GIVEN RECORDS:
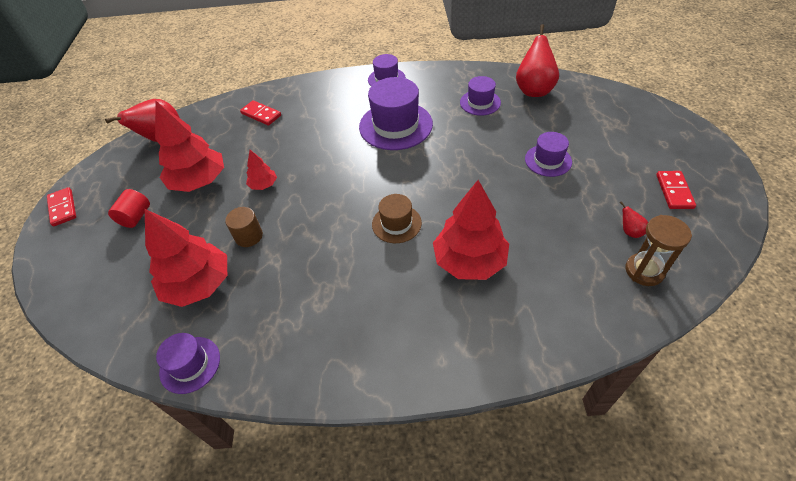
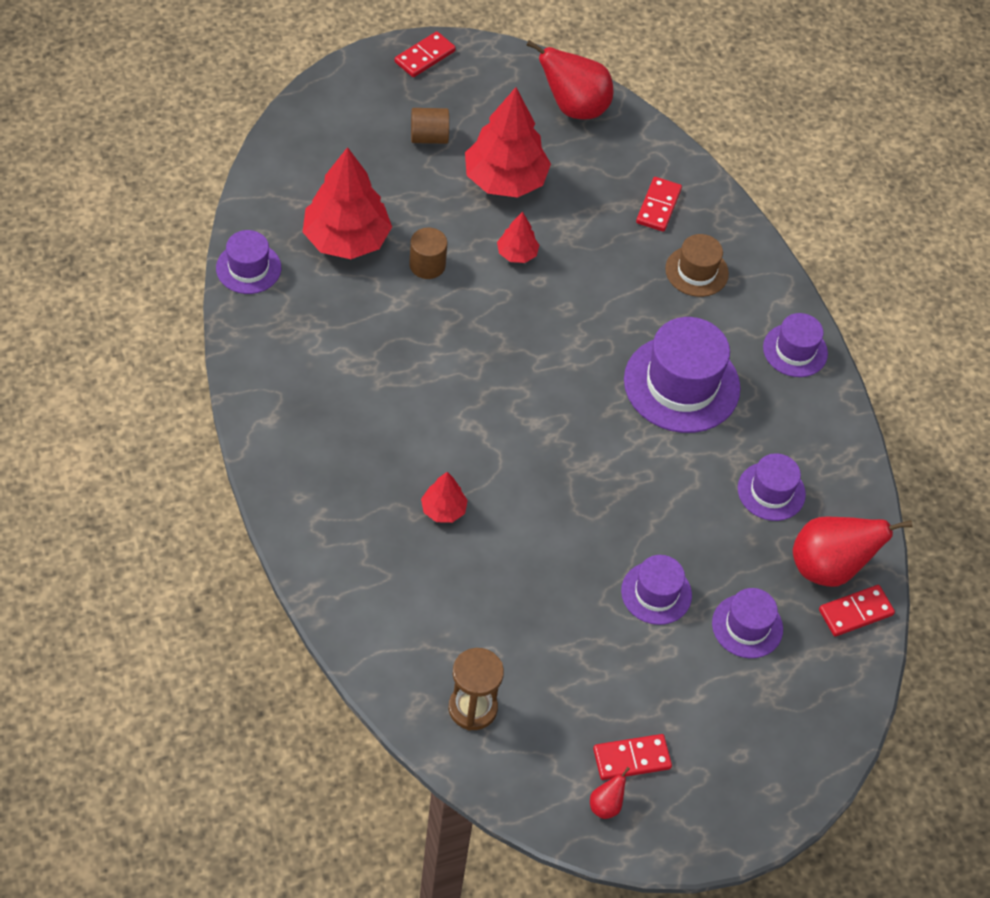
camera: 65 degrees right, 5 degrees up
(136, 217) = (429, 137): red cylinder -> brown cylinder
(396, 223) = (486, 420): brown hat -> brown hat (696, 271)
(469, 261) = (443, 509): red tree -> red tree, size x0.48
(563, 85) = (855, 612): none -> red domino
(572, 126) = (747, 626): none -> purple hat
(629, 231) = (537, 695): red pear -> red pear (606, 805)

TASK PROMPT: Count all lines of the data that include "brown". The answer is the number alone.

COMPLETED EXERCISE: 2